** TASK ITEM **
Scan the records for the word "moved". Return each line where it is found.

Colored object listings
======

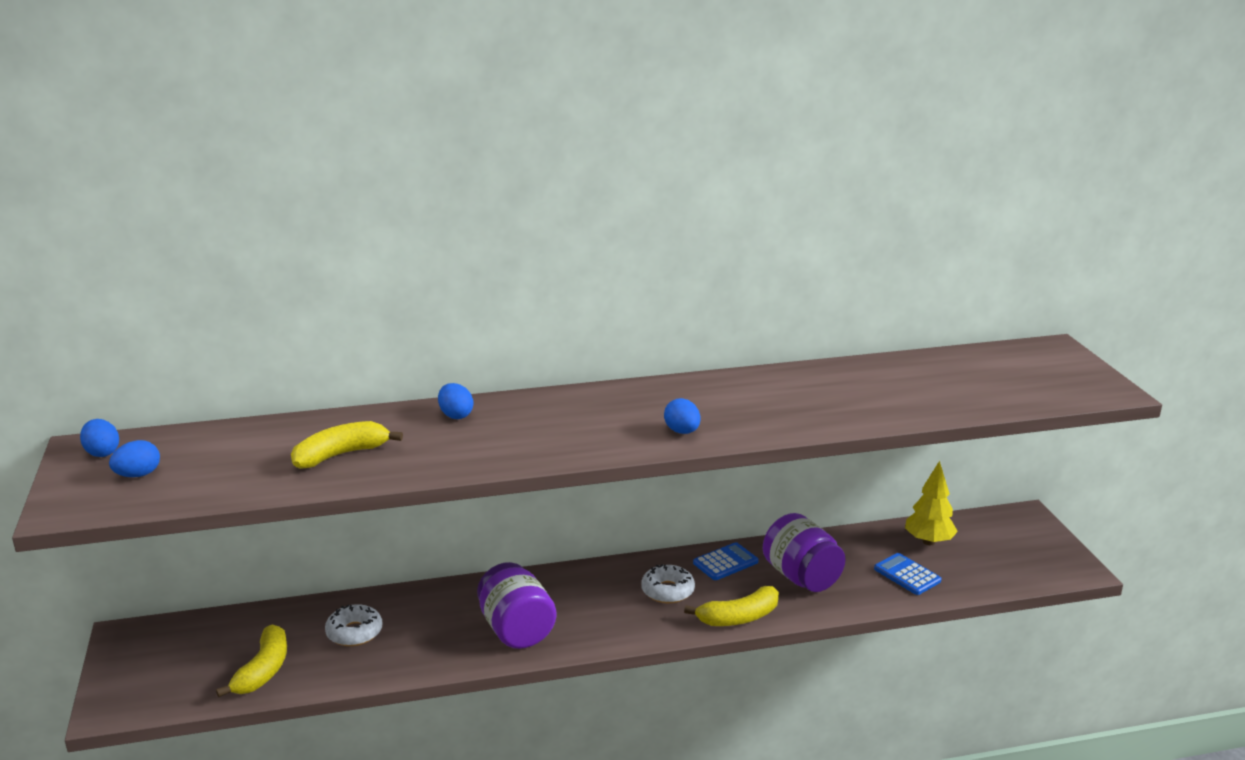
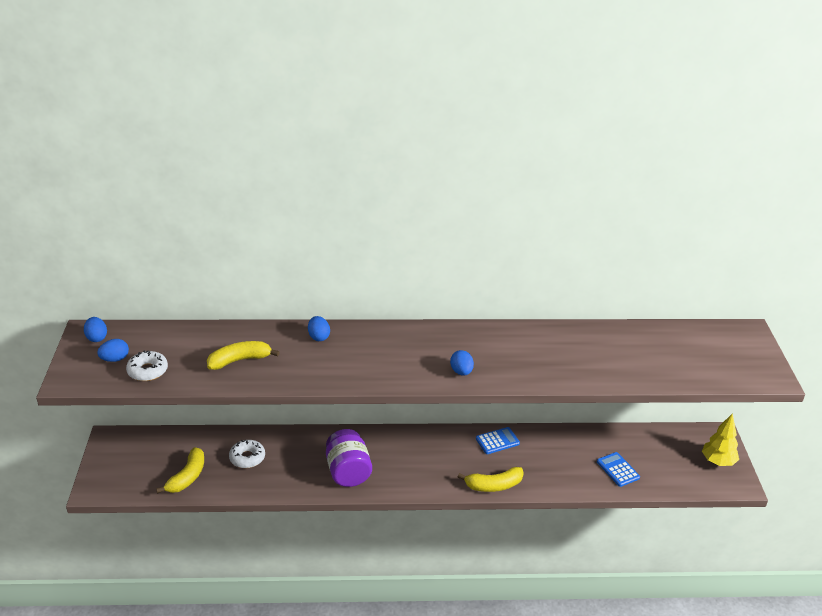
camera: 10 degrees right, 10 degrees up
white donut [641,564,695,603] -> white donut moved to [126,350,168,381]
purple jar [763,513,845,592] -> none
yellow tree [905,461,958,545] -> yellow tree moved to [702,413,739,466]

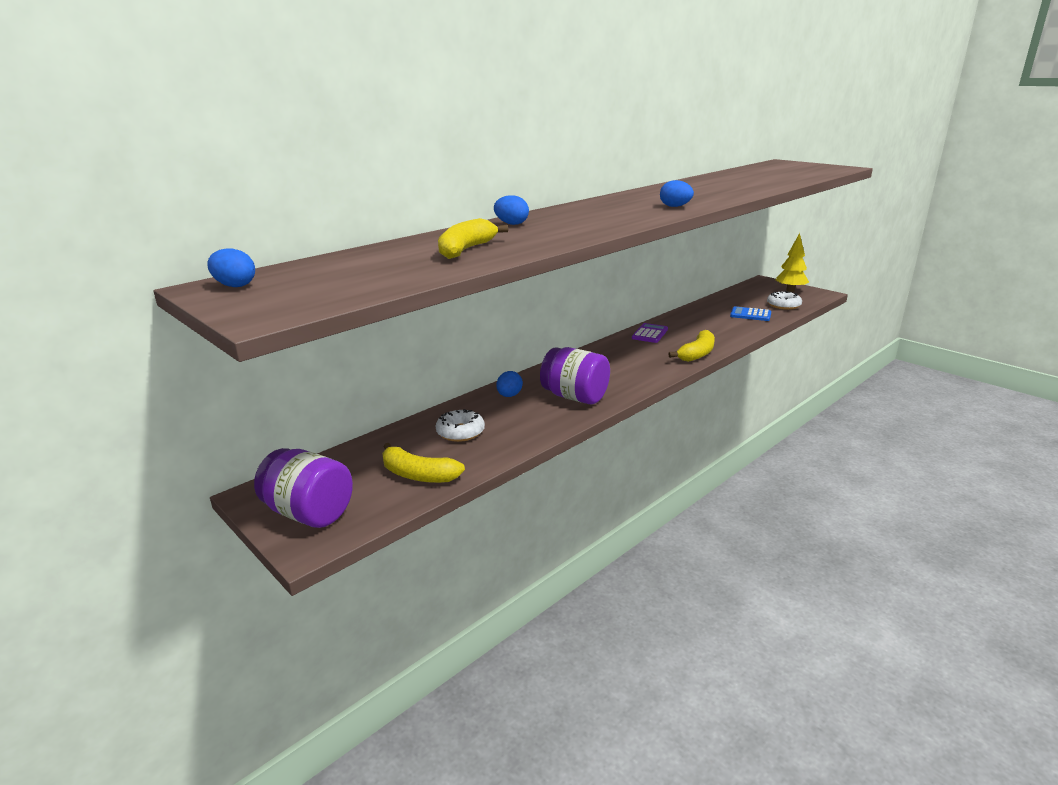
camera: 40 degrees left, 10 degrees down
blue egg [97,339,129,362] -> blue egg moved to [497,371,523,397]
white donut [126,350,168,381] -> white donut moved to [767,291,802,310]
yellow banana [156,447,204,494] -> yellow banana turned 135 degrees clockwise [382,443,465,483]
blue calculator [476,427,520,454] -> purple calculator [632,323,668,343]
none -> purple jar [254,448,353,528]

======

** EXPECTED OUTPUT **
white donut [641,564,695,603] -> white donut moved to [126,350,168,381]
yellow tree [905,461,958,545] -> yellow tree moved to [702,413,739,466]
blue egg [97,339,129,362] -> blue egg moved to [497,371,523,397]
white donut [126,350,168,381] -> white donut moved to [767,291,802,310]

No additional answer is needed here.